PROVIDED MATERIAL section start

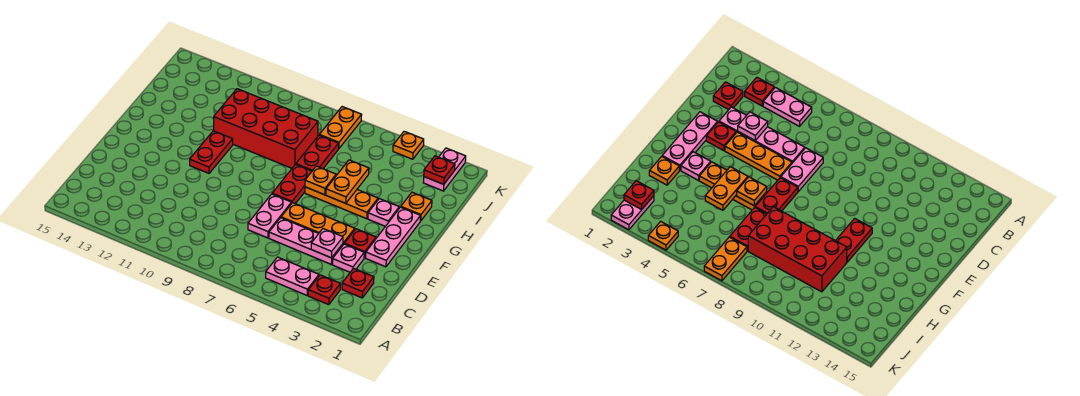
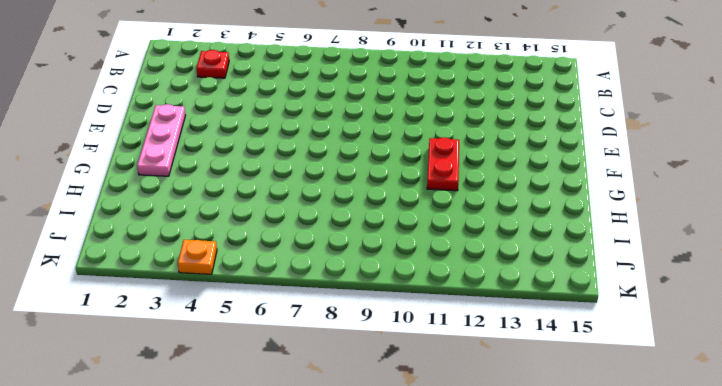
none -> pink plate B4:B5 level 1
none -> red plate C2 level 1
none -> pink plate D3 level 1

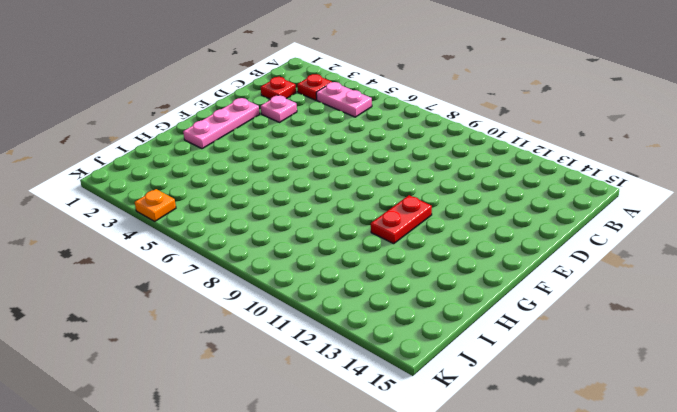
none -> pink plate D4:D6 level 1
none -> pink plate D7:E7 level 1
none -> red plate E3 level 1

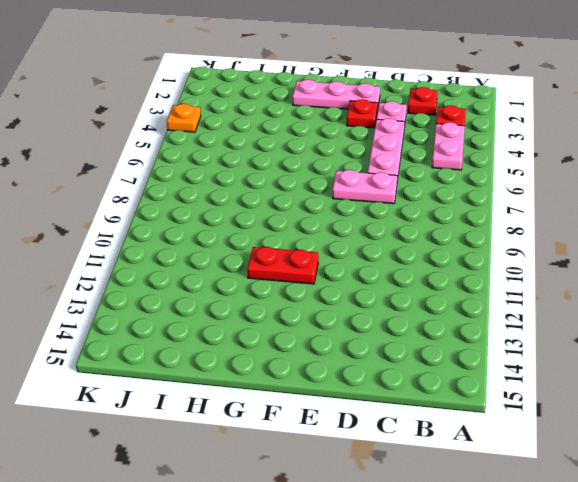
none -> orange plate E4:E6 level 1
none -> red plate F7:G7 level 1
none -> pink plate G3 level 1

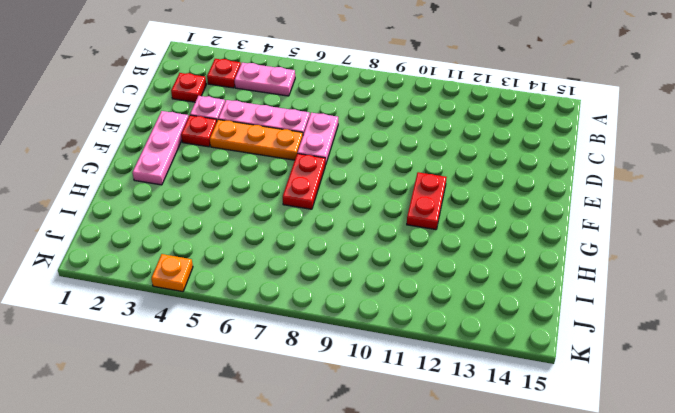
none -> pink plate G3 level 1
none -> orange plate G4:G6 level 1
none -> orange plate H2 level 1

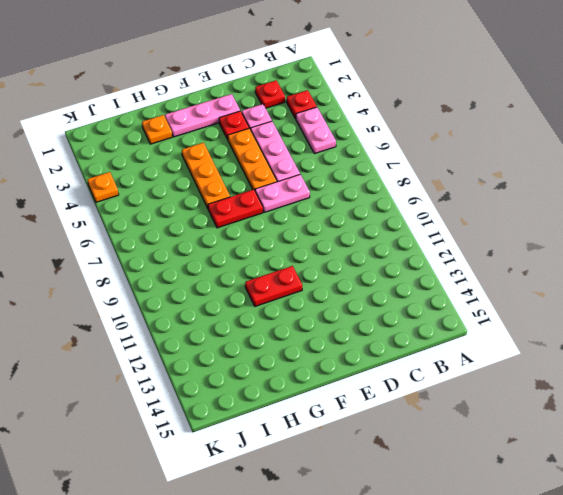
none -> pink plate G3 level 1
none -> red plate H7:I7 level 1
none -> red brick H8:I11 level 1

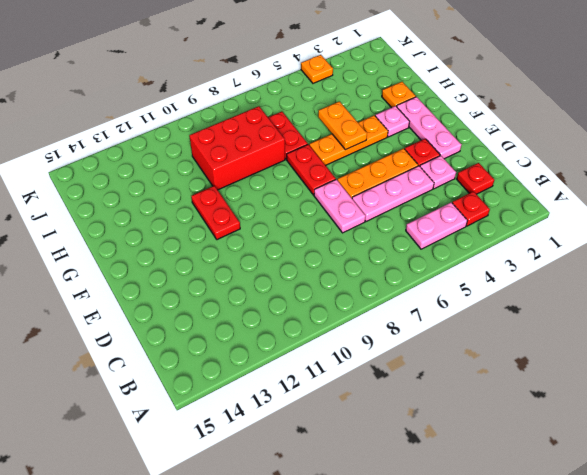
red brick H8:I10 level 1 -> red brick H8:I11 level 1
none -> pink plate J2:K2 level 1
none -> orange plate J7:K7 level 1
none -> pink plate D4 level 2

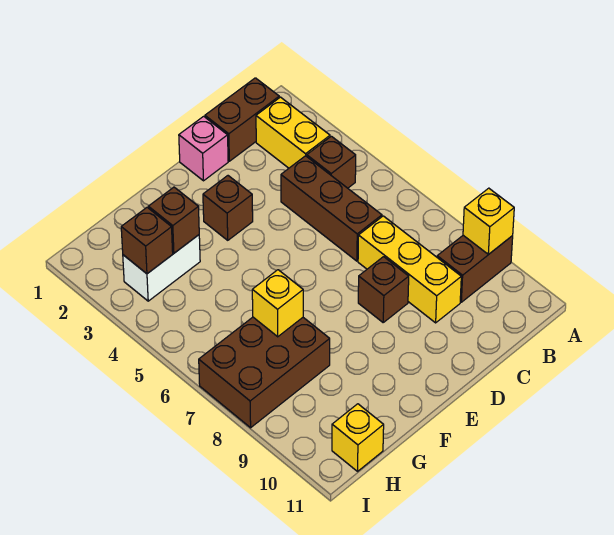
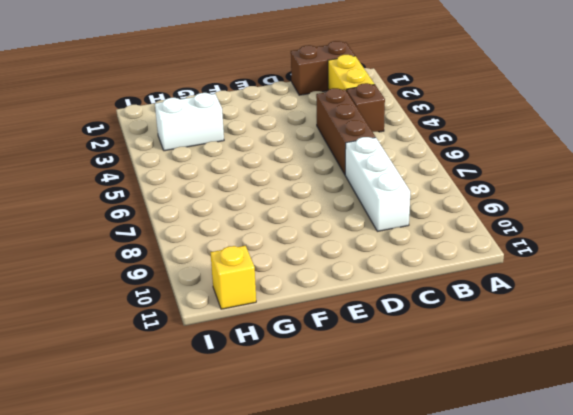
white brick C7:C9 level 1 -> yellow brick C7:C9 level 1
none -> brown brick A9:B9 level 1
none -> pink brick D1 level 1
none -> brown brick D8 level 1

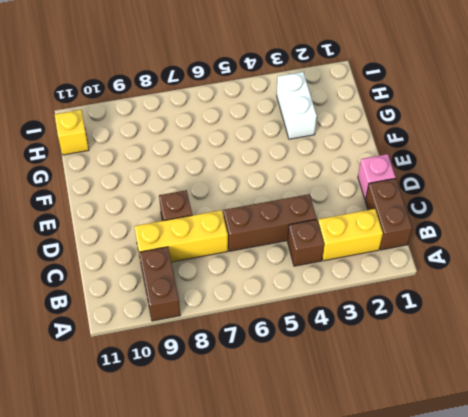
none -> brown brick E3 level 1
none -> brown brick G7:I8 level 1
none -> yellow brick A9 level 2

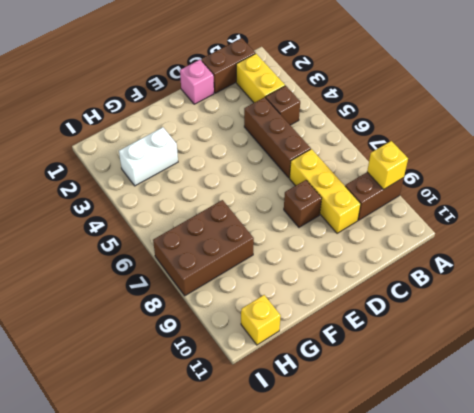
none -> brown brick E3 level 1
none -> brown brick G3 level 2
none -> yellow brick G7 level 2

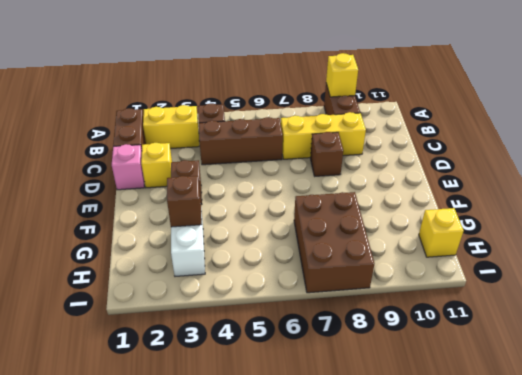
yellow brick D2 level 1 -> yellow brick G7 level 2
none -> brown brick H3 level 2

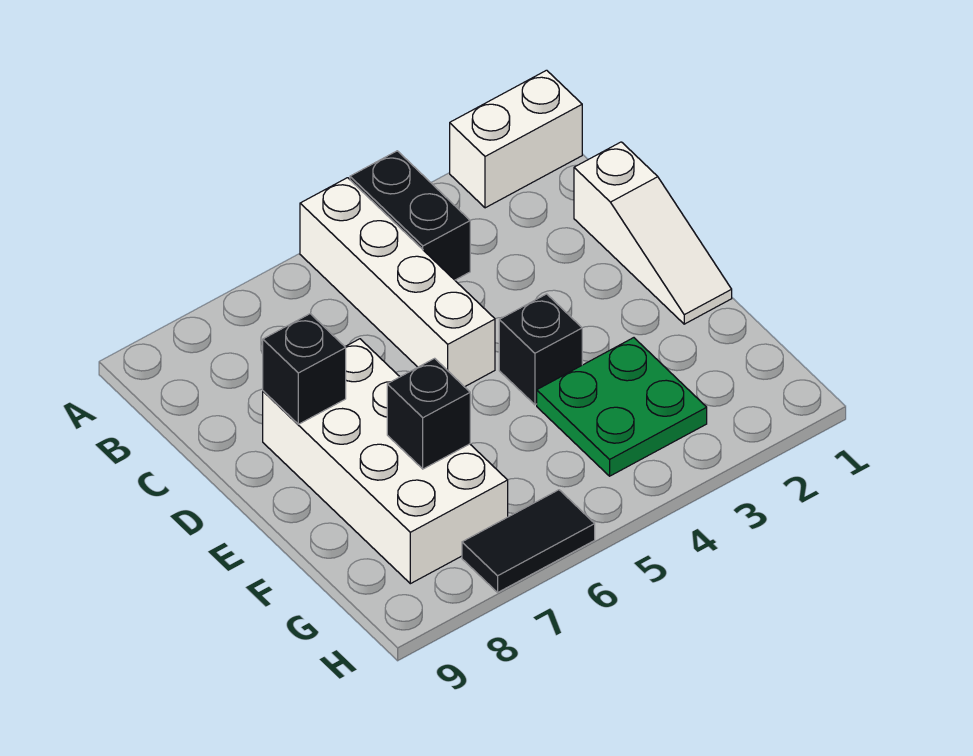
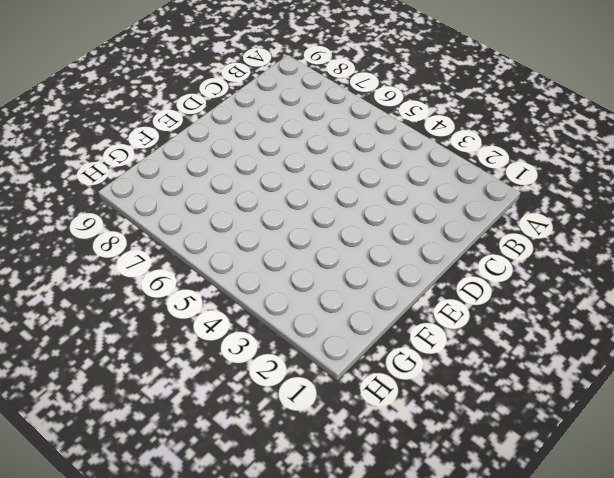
none -> white brick A1:A2 level 1
none -> black brick A4:B4 level 1

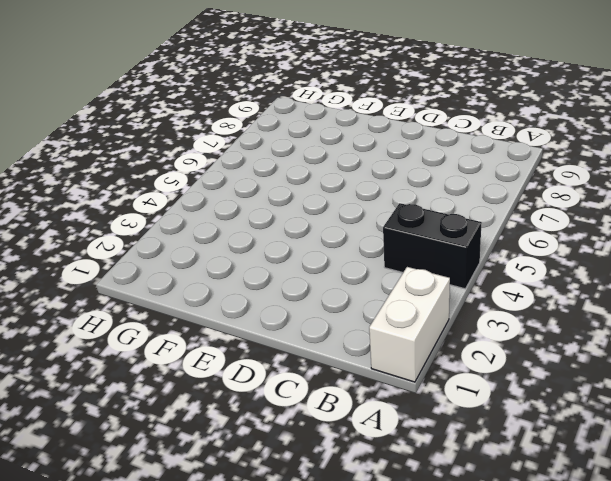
none -> white brick A5:D5 level 1
none -> white slope C1:E1 level 1 top C

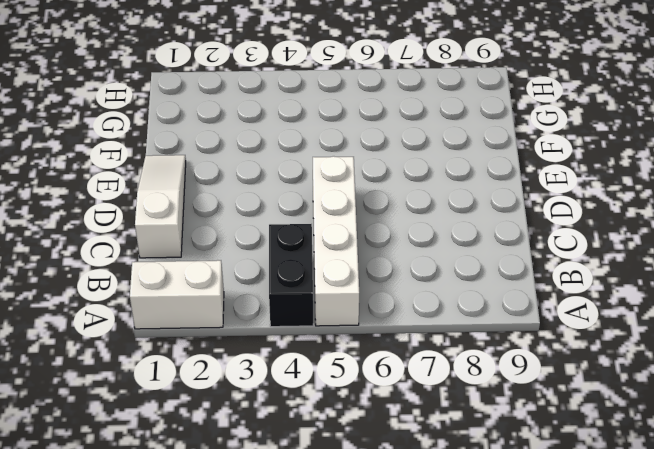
none -> white brick D7:G8 level 1
none -> black brick E4 level 1

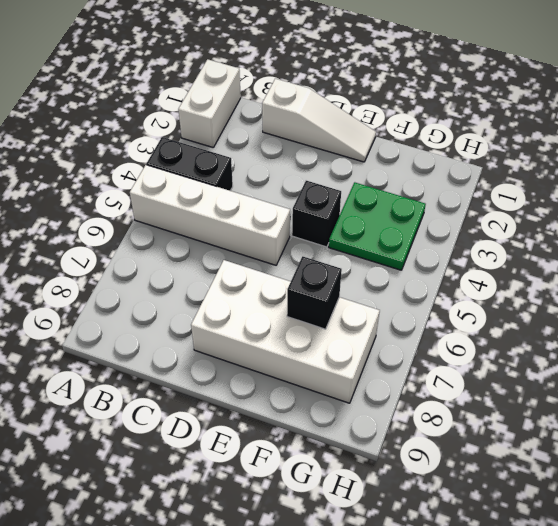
none -> black tile H6:H7 level 1
none -> black brick D8 level 2

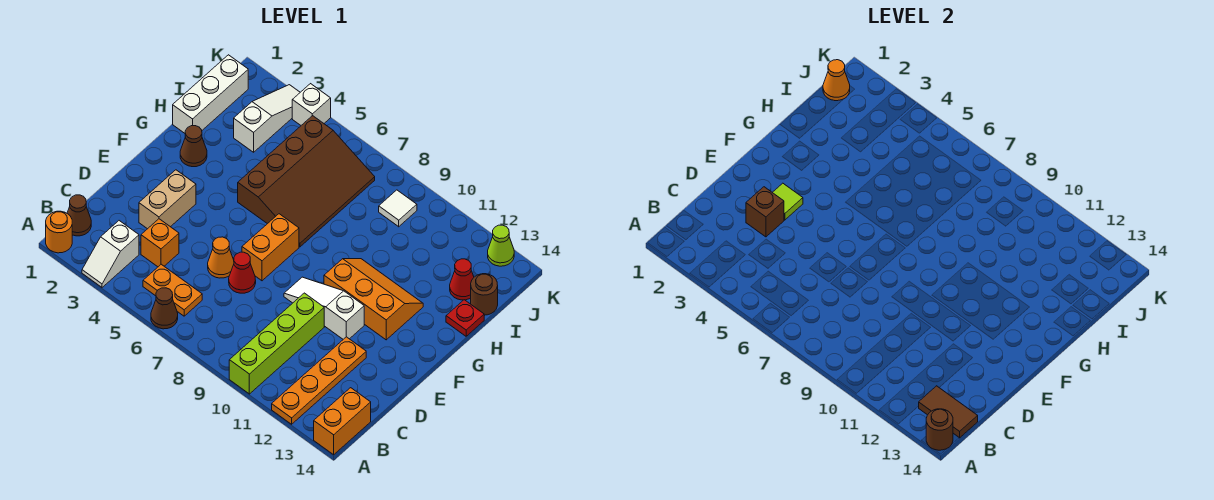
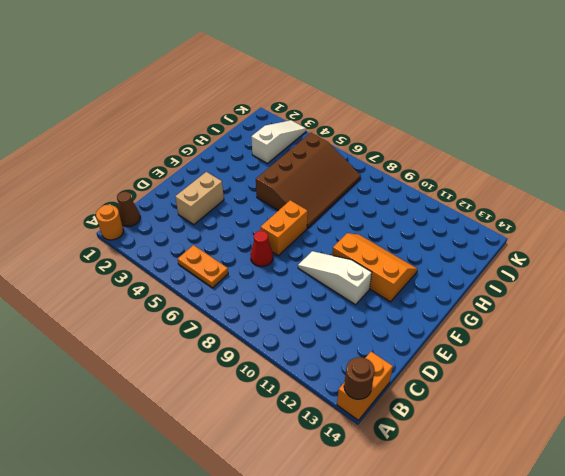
none -> white slope A3:B3 level 1 top B
none -> brown cone A6 level 1
none -> lime brick A10:D10 level 1
none -> orange plate A12:D12 level 1

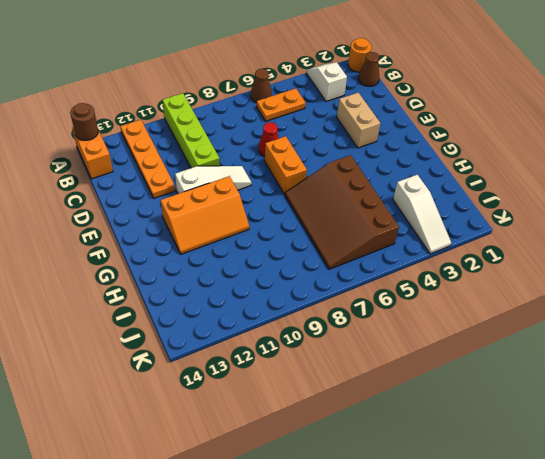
none -> orange brick C4 level 1
none -> orange cone D6 level 1
none -> brown cone G2 level 1
none -> white brick H1:J1 level 1

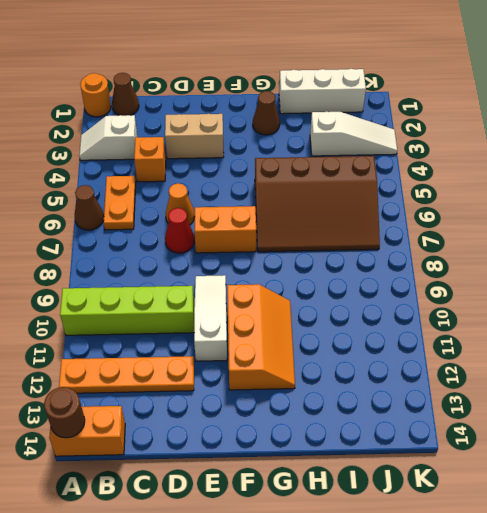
none -> red plate H14 level 1
none -> red cone I13 level 1
none -> brown round brick I14 level 1
none -> white tile J9 level 1

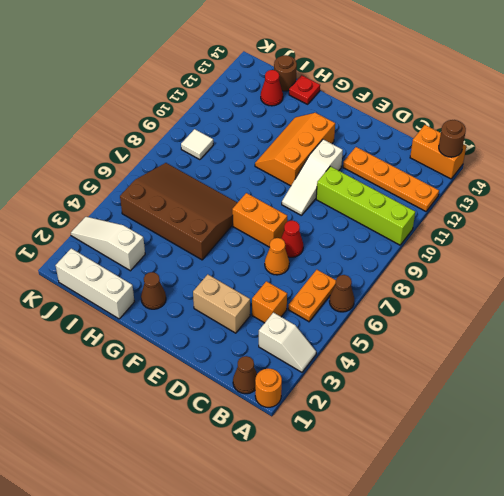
none -> white brick K4 level 1
none -> lime cone K13 level 1
none -> brown tile B13:B14 level 2
none -> brown brick D3 level 2

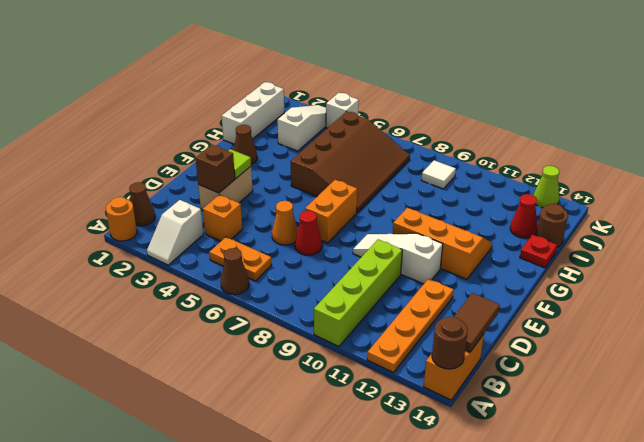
brown tile B14:C14 level 2 -> brown tile B13:B14 level 2
none -> orange cone J1 level 2

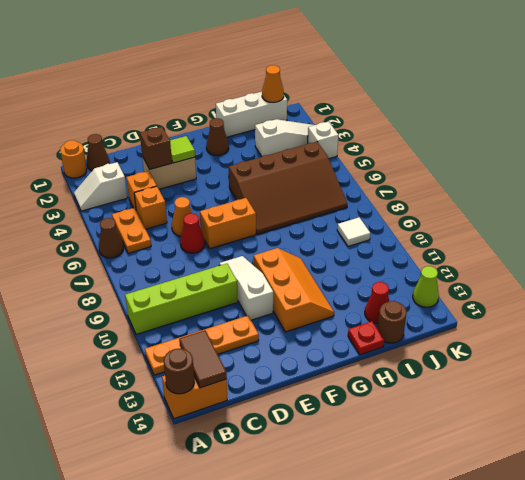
orange brick C5 level 1 -> none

PROVIDED MATERIAL section end

### [WHAT TO PRODUCE]
Give the entries above again word for word, without any pictures.

### [RESPONSE BOX]
none -> pink plate B4:B5 level 1
none -> red plate C2 level 1
none -> pink plate D3 level 1

none -> pink plate D4:D6 level 1
none -> pink plate D7:E7 level 1
none -> red plate E3 level 1

none -> orange plate E4:E6 level 1
none -> red plate F7:G7 level 1
none -> pink plate G3 level 1

none -> pink plate G3 level 1
none -> orange plate G4:G6 level 1
none -> orange plate H2 level 1

none -> pink plate G3 level 1
none -> red plate H7:I7 level 1
none -> red brick H8:I11 level 1

red brick H8:I10 level 1 -> red brick H8:I11 level 1
none -> pink plate J2:K2 level 1
none -> orange plate J7:K7 level 1
none -> pink plate D4 level 2

white brick C7:C9 level 1 -> yellow brick C7:C9 level 1
none -> brown brick A9:B9 level 1
none -> pink brick D1 level 1
none -> brown brick D8 level 1

none -> brown brick E3 level 1
none -> brown brick G7:I8 level 1
none -> yellow brick A9 level 2

none -> brown brick E3 level 1
none -> brown brick G3 level 2
none -> yellow brick G7 level 2

yellow brick D2 level 1 -> yellow brick G7 level 2
none -> brown brick H3 level 2

none -> white brick A1:A2 level 1
none -> black brick A4:B4 level 1

none -> white brick A5:D5 level 1
none -> white slope C1:E1 level 1 top C

none -> white brick D7:G8 level 1
none -> black brick E4 level 1

none -> black tile H6:H7 level 1
none -> black brick D8 level 2

none -> white slope A3:B3 level 1 top B
none -> brown cone A6 level 1
none -> lime brick A10:D10 level 1
none -> orange plate A12:D12 level 1

none -> orange brick C4 level 1
none -> orange cone D6 level 1
none -> brown cone G2 level 1
none -> white brick H1:J1 level 1

none -> red plate H14 level 1
none -> red cone I13 level 1
none -> brown round brick I14 level 1
none -> white tile J9 level 1

none -> white brick K4 level 1
none -> lime cone K13 level 1
none -> brown tile B13:B14 level 2
none -> brown brick D3 level 2

brown tile B14:C14 level 2 -> brown tile B13:B14 level 2
none -> orange cone J1 level 2

orange brick C5 level 1 -> none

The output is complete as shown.